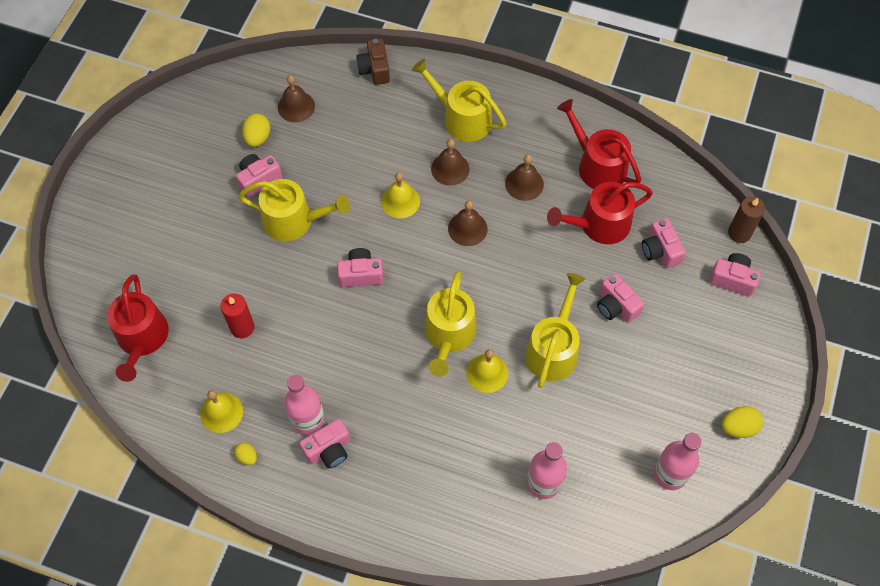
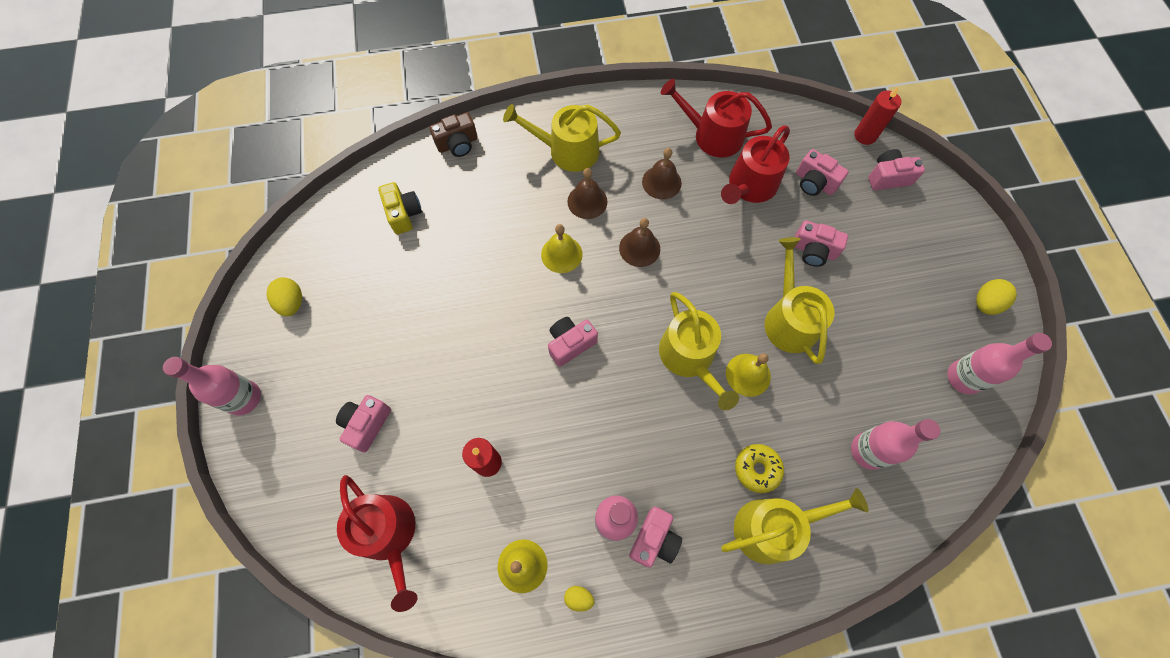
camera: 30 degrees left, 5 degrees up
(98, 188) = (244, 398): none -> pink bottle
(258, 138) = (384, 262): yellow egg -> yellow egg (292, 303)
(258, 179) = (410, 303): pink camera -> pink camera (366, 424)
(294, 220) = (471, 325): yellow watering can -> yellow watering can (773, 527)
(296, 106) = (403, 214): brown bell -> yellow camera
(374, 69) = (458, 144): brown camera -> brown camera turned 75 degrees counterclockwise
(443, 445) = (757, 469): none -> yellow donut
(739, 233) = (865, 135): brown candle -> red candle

--

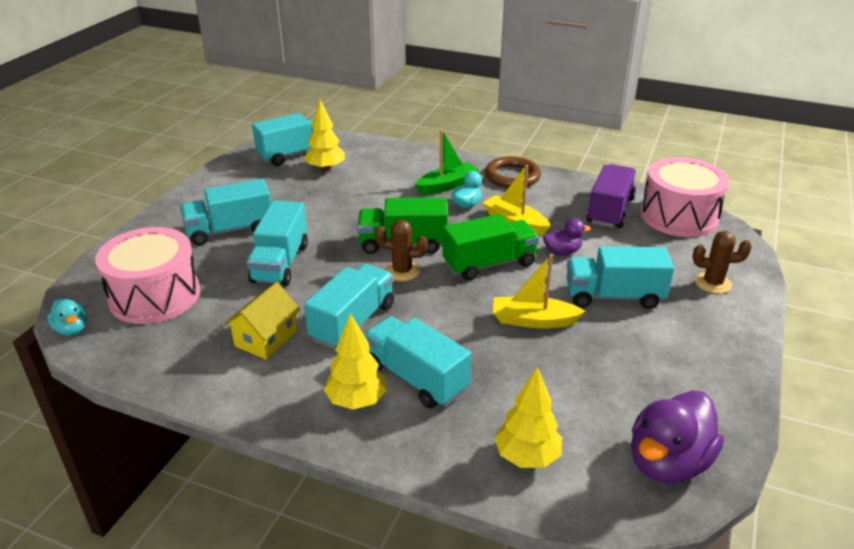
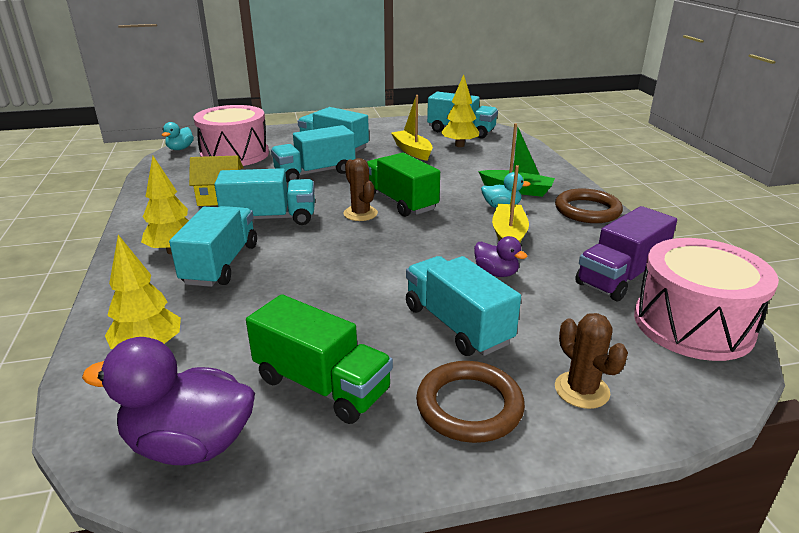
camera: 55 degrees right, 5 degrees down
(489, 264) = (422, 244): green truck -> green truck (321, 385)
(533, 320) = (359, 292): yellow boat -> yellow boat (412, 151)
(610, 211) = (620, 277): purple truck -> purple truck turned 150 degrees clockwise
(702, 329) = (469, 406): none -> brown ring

--

* [PROBLEM REQUIREMENTS]
Say how many lines of the listing above include the word "brown", giving the number alone.

* [EXPECTED OUTPUT]
4